以下のデータから、文字列「italic」を含む行をすべて書き出してください。大文字と小文字は区別します。

---------- 提示データ ----------

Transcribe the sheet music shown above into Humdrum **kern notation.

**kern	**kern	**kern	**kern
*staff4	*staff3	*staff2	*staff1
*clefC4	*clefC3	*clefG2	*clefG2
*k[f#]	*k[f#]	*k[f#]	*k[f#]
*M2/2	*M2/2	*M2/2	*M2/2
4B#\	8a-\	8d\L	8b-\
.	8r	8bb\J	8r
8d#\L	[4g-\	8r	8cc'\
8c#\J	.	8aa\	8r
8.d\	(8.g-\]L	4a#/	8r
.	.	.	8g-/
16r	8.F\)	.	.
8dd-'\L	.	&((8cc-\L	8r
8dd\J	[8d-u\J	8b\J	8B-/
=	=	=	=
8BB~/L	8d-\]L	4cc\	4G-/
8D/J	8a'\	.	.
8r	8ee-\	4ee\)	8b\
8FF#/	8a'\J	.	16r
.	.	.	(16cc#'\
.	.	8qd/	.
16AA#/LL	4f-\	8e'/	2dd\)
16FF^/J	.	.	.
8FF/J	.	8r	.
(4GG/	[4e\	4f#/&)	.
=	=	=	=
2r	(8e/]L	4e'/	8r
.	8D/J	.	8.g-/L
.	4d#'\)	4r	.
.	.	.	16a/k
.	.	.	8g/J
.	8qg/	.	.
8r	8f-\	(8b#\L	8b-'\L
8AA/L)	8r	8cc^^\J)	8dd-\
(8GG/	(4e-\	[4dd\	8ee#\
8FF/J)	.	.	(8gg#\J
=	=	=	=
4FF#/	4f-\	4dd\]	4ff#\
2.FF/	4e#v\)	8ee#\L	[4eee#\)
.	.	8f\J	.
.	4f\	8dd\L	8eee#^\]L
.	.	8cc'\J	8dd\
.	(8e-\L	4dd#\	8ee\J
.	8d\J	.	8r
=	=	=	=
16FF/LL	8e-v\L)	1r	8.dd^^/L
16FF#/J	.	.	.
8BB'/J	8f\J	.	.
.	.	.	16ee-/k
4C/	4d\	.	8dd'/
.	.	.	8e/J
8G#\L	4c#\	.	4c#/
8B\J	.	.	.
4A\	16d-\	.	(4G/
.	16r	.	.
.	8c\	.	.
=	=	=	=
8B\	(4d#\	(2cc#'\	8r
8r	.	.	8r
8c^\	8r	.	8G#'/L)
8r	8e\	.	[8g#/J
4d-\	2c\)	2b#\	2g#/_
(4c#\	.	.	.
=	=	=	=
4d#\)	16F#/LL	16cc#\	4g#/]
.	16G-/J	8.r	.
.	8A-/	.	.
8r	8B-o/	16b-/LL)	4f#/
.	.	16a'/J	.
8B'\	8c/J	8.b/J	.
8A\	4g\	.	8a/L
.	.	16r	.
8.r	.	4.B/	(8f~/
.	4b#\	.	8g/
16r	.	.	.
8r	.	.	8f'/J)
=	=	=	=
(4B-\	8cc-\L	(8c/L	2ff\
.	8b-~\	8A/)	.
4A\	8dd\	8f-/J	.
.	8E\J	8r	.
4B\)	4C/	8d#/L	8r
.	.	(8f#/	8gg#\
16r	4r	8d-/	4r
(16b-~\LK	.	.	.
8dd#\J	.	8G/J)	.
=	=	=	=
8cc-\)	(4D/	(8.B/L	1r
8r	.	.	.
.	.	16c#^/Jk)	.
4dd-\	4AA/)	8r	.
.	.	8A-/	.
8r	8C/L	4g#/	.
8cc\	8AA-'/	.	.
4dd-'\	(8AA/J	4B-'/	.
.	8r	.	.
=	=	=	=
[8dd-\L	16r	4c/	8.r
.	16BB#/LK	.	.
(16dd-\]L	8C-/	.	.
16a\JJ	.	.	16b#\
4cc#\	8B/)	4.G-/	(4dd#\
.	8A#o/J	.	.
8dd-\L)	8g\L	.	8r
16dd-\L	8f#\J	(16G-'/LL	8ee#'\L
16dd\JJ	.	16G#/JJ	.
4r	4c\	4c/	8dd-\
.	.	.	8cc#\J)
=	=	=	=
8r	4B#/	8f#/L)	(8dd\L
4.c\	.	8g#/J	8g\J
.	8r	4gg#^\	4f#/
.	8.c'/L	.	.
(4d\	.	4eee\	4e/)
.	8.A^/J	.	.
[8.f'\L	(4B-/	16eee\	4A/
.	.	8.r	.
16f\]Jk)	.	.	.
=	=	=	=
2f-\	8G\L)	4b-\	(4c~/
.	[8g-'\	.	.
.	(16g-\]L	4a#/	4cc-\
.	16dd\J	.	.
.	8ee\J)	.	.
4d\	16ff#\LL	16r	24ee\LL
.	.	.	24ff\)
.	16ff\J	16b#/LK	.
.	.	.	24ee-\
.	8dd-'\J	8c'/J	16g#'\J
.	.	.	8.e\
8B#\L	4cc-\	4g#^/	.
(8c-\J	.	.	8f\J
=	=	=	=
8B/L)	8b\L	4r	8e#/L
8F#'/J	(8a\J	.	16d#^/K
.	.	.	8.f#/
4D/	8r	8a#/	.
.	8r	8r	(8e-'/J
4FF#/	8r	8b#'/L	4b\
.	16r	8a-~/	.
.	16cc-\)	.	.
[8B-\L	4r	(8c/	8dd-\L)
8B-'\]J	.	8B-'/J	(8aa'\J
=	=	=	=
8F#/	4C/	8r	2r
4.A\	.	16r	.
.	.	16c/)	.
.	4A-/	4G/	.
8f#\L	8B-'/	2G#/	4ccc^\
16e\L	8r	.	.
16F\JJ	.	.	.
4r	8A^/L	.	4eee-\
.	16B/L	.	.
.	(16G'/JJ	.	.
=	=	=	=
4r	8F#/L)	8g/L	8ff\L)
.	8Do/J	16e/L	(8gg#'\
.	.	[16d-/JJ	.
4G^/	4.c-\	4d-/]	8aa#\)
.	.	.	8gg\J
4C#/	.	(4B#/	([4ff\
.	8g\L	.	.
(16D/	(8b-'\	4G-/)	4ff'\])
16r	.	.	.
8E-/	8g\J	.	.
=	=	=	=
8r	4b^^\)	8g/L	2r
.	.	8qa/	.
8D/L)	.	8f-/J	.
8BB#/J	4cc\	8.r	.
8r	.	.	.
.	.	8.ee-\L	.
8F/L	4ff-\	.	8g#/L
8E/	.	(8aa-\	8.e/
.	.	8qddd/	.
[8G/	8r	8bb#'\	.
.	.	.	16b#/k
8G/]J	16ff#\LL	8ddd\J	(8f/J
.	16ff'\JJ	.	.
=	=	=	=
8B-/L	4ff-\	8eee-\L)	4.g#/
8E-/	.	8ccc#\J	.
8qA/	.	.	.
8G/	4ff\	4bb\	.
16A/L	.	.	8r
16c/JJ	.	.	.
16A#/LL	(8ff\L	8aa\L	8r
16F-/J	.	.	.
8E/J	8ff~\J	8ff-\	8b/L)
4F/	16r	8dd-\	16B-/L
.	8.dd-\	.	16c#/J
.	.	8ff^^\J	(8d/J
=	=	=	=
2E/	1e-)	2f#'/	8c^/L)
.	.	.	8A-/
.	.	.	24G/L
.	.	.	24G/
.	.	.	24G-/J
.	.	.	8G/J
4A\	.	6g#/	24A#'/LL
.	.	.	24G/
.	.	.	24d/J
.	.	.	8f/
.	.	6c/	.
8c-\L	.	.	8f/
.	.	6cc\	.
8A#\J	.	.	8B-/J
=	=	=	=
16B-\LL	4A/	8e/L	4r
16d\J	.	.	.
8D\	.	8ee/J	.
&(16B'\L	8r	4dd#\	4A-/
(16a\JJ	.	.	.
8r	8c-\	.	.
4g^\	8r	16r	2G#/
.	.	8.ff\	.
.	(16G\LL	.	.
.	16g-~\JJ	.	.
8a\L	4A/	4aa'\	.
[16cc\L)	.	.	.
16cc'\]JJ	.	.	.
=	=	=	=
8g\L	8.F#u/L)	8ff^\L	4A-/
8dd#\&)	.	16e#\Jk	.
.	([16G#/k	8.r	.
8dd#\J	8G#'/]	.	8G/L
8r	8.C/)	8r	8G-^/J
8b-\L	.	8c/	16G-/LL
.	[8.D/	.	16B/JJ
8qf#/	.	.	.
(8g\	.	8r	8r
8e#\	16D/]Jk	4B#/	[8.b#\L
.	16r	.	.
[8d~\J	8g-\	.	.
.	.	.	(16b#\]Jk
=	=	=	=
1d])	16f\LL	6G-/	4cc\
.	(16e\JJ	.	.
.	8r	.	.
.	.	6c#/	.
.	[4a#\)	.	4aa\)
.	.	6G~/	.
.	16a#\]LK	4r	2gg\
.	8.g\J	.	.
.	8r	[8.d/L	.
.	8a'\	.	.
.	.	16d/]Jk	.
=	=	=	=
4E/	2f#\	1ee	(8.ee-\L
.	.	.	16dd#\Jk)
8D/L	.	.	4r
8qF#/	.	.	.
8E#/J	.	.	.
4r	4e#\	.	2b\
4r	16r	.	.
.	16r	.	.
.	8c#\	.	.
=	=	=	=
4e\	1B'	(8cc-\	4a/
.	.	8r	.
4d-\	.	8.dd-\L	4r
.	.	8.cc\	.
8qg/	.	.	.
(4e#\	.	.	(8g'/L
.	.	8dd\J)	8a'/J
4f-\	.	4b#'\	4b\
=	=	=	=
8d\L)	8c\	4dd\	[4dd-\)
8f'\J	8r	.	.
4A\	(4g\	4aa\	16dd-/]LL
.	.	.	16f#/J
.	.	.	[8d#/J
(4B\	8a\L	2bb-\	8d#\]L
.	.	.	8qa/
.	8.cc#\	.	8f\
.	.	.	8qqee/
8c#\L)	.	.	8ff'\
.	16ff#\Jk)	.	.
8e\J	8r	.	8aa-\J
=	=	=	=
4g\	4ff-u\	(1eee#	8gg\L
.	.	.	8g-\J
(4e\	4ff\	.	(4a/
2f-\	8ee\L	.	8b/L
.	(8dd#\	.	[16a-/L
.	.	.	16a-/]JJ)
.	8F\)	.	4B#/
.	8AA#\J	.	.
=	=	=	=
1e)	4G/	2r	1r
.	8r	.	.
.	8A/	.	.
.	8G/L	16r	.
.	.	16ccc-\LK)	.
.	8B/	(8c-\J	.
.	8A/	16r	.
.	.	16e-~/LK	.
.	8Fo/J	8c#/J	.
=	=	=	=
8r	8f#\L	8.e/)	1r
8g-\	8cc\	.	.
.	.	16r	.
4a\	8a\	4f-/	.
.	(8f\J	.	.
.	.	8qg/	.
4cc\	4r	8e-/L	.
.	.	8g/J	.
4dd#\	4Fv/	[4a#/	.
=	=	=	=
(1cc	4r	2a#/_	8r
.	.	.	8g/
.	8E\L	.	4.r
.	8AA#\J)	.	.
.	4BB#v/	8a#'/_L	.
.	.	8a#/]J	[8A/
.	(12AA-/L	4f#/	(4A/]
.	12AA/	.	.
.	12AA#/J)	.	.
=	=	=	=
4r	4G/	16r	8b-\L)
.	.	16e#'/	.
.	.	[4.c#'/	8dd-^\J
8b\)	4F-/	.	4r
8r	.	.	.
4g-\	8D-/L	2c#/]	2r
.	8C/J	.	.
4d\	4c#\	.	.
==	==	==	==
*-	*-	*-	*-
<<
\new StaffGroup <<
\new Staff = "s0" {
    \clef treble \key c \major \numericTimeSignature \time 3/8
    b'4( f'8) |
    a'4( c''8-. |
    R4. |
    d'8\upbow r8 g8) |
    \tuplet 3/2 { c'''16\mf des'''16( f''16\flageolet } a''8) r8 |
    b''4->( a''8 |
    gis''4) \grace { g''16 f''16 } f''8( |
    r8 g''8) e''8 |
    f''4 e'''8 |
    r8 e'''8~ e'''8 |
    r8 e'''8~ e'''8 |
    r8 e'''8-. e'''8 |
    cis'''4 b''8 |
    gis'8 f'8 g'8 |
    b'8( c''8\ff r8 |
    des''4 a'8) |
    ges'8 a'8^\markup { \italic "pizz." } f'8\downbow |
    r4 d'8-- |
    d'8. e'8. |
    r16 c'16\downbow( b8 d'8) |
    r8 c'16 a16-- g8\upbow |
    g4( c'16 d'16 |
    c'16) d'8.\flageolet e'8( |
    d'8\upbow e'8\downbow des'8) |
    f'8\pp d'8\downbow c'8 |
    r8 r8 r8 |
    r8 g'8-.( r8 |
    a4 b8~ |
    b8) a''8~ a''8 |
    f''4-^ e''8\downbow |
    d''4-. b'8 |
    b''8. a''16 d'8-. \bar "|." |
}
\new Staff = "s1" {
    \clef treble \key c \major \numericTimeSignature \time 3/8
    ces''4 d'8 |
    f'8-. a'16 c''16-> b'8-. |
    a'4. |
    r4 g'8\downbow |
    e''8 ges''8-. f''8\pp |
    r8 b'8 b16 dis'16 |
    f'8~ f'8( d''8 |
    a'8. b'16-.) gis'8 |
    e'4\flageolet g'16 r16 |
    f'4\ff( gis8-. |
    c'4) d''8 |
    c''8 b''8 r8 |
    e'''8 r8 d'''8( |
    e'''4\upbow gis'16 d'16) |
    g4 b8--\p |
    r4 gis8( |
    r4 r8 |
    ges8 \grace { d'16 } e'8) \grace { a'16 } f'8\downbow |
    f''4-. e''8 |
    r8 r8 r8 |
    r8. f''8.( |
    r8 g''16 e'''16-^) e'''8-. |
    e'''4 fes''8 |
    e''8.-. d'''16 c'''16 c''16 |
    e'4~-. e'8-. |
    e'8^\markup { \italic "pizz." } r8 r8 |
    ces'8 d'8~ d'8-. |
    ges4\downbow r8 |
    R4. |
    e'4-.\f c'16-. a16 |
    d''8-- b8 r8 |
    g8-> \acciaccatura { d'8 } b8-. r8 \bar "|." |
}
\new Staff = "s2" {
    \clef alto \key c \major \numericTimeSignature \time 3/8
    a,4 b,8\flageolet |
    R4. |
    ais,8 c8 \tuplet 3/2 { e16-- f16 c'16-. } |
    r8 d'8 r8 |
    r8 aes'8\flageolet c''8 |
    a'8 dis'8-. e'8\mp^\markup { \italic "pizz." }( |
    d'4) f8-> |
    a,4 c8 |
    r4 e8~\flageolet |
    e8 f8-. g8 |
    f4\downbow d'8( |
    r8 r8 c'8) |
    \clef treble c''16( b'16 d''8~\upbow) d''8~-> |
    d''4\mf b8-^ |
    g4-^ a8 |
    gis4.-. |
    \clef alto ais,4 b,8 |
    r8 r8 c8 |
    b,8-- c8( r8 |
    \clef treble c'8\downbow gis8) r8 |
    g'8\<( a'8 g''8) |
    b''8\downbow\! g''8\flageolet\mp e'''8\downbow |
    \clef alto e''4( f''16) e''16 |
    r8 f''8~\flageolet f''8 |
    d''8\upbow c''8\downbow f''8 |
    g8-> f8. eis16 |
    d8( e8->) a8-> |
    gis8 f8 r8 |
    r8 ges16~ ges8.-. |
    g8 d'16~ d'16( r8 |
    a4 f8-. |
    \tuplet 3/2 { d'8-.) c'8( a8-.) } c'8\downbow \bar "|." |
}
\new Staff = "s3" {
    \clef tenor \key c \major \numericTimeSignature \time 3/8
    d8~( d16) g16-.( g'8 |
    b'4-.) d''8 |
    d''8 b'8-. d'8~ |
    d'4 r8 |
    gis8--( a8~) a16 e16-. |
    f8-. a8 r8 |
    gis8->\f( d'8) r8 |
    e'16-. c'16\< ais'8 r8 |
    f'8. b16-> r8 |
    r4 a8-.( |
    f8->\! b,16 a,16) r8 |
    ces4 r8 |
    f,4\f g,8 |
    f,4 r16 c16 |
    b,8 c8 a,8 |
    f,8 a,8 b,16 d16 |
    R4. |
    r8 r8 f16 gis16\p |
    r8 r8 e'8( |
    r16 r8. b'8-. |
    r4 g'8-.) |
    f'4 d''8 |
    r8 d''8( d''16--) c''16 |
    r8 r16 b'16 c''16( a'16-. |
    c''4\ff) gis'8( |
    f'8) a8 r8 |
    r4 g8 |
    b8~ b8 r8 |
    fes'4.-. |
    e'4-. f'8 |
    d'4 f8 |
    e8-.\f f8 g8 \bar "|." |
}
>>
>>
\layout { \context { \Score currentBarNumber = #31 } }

----------

__回答__:
    ges'8 a'8^\markup { \italic "pizz." } f'8\downbow |
    e'8^\markup { \italic "pizz." } r8 r8 |
    a'8 dis'8-. e'8\mp^\markup { \italic "pizz." }( |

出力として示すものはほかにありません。